Saved entries:
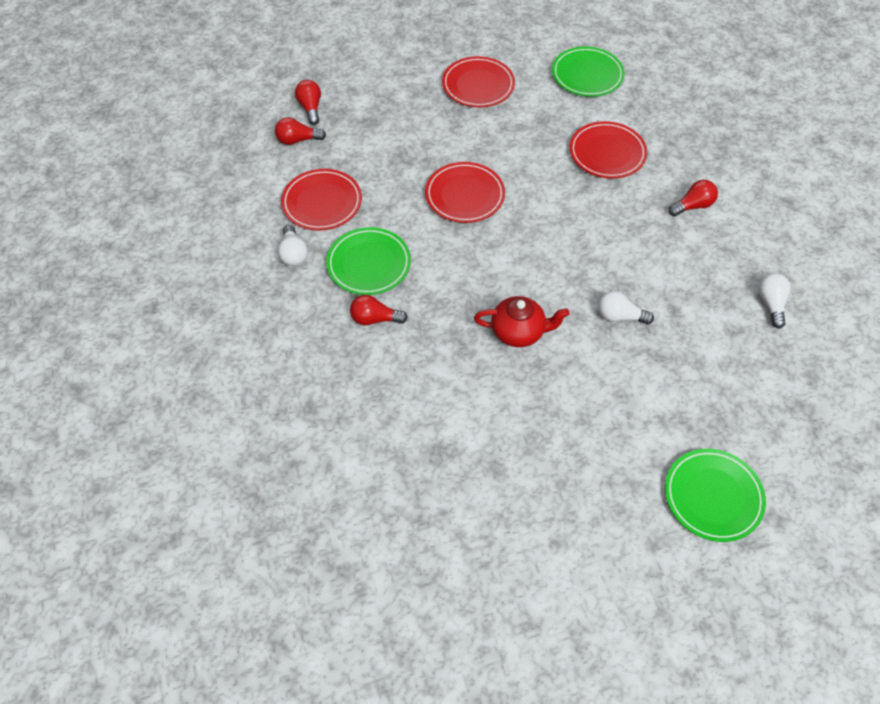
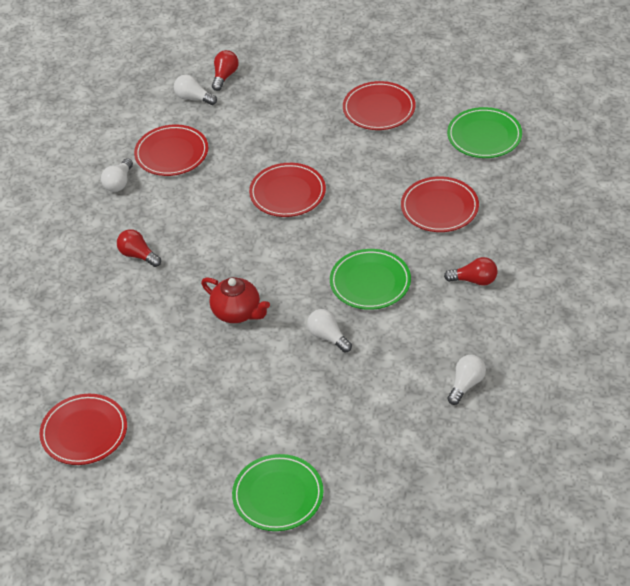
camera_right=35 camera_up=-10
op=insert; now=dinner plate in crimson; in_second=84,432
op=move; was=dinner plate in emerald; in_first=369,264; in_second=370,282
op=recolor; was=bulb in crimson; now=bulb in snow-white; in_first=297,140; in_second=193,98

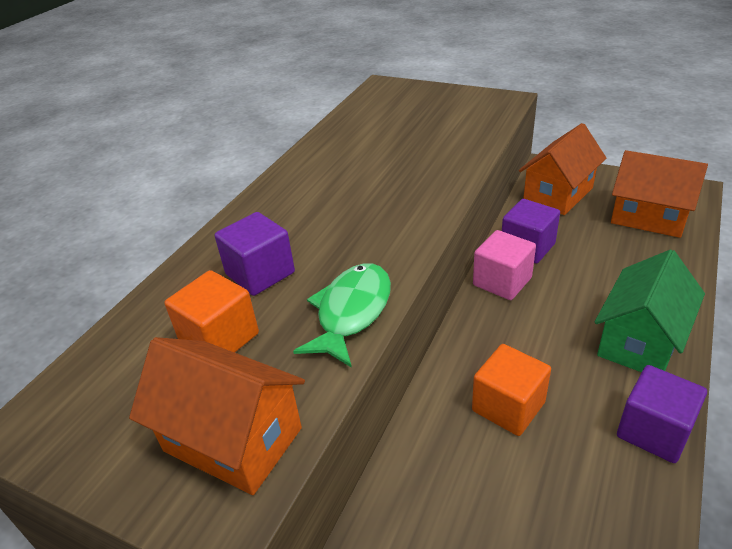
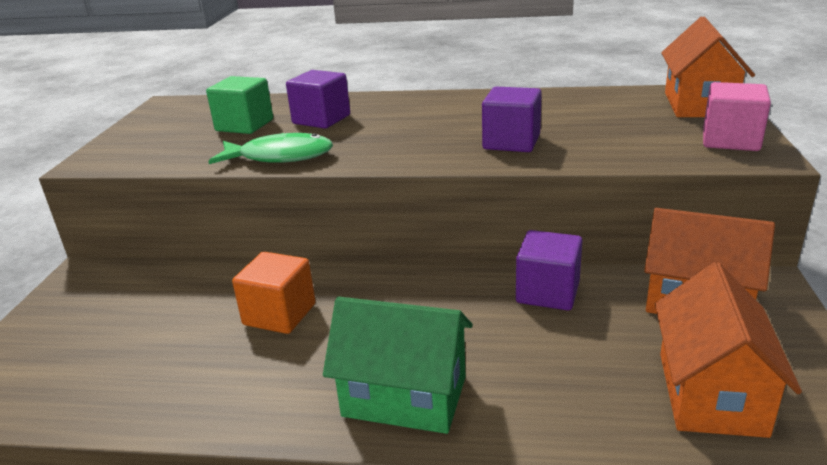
camera_right=70 camera_up=-10
op=move; was=cottage in orange-coloured; in_first=233,439; in_second=698,104
op=move; was=cube in pink; in_first=502,281; in_second=730,140
op=move; was=cube in violet; in_first=654,431; in_second=511,142
op=recolor; was=cube in orange-coloured; now=cube in emerald; in_first=219,338; in_second=244,125

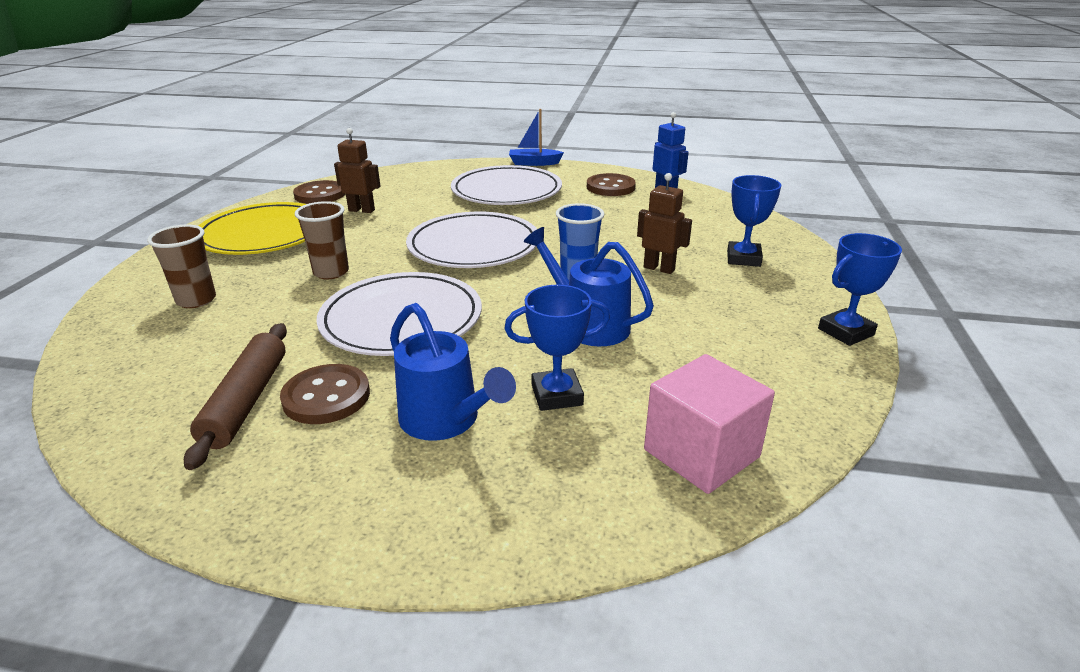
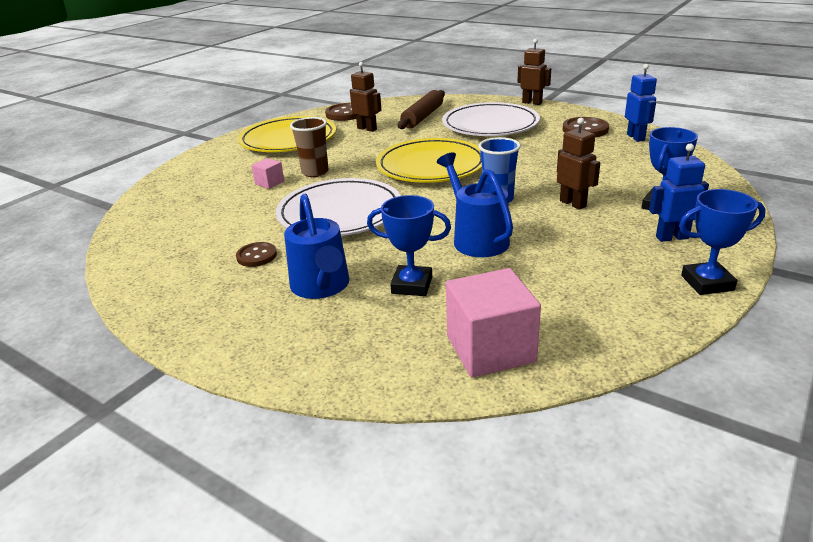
camera_right=25 camera_up=0
op=delete; was=tumbler in brown; in_first=196,300
op=insert; now=cube in pink; in_second=269,183
op=insert; now=robot figure in royal blue; in_second=672,237
op=move; was=rolling pin in brown; in_first=246,401; in_second=422,117
op=replace; was=boat in royal blue; now=robot figure in brown; in_first=534,163; in_second=532,103
op=recolor; was=dinner plate in snow-white; now=dinner plate in bright yellow; in_first=473,246; in_second=431,166
op=resize; was=sewing button in brown; in_first=326,397; in_second=256,256; ratio=0.64

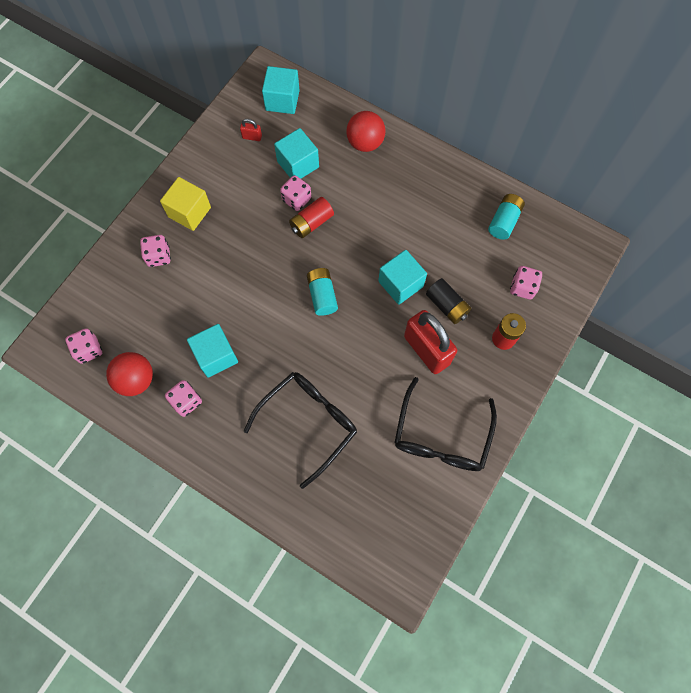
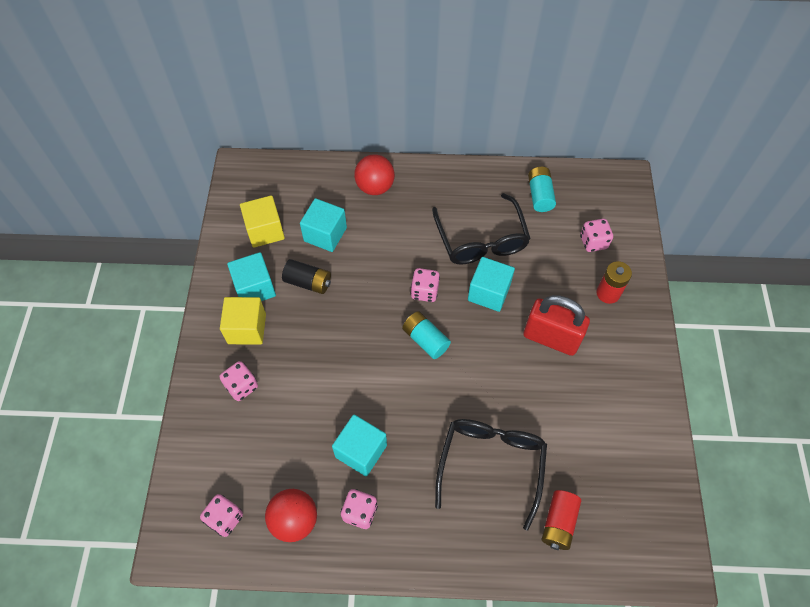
camera_right=-30 camera_up=-10
op=move; was=cube in aqua; in_first=282,100; in_second=255,288
op=move; was=die in pink; in_first=296,199; in_second=424,291
op=move; was=battery in crimson; in_first=311,223; in_second=558,523
op=move; was=eyeglasses in ebony; in_first=441,436; in_second=481,240
op=move; was=battery in ebony; in_first=447,305; in_second=308,282
op=replace; was=lock in crimson; now=cube in bright yellow; in_first=252,137; in_second=265,231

### What you are asked to do
Nothing but the lines from the line containing "op=delete; was=tumbler in" through the end of the data, both ends included, is to be reproduced, exactly as written and without the pictures.

### Task result
op=delete; was=tumbler in brown; in_first=196,300
op=insert; now=cube in pink; in_second=269,183
op=insert; now=robot figure in royal blue; in_second=672,237
op=move; was=rolling pin in brown; in_first=246,401; in_second=422,117
op=replace; was=boat in royal blue; now=robot figure in brown; in_first=534,163; in_second=532,103
op=recolor; was=dinner plate in snow-white; now=dinner plate in bright yellow; in_first=473,246; in_second=431,166
op=resize; was=sewing button in brown; in_first=326,397; in_second=256,256; ratio=0.64

camera_right=-30 camera_up=-10
op=move; was=cube in aqua; in_first=282,100; in_second=255,288
op=move; was=die in pink; in_first=296,199; in_second=424,291
op=move; was=battery in crimson; in_first=311,223; in_second=558,523
op=move; was=eyeglasses in ebony; in_first=441,436; in_second=481,240
op=move; was=battery in ebony; in_first=447,305; in_second=308,282
op=replace; was=lock in crimson; now=cube in bright yellow; in_first=252,137; in_second=265,231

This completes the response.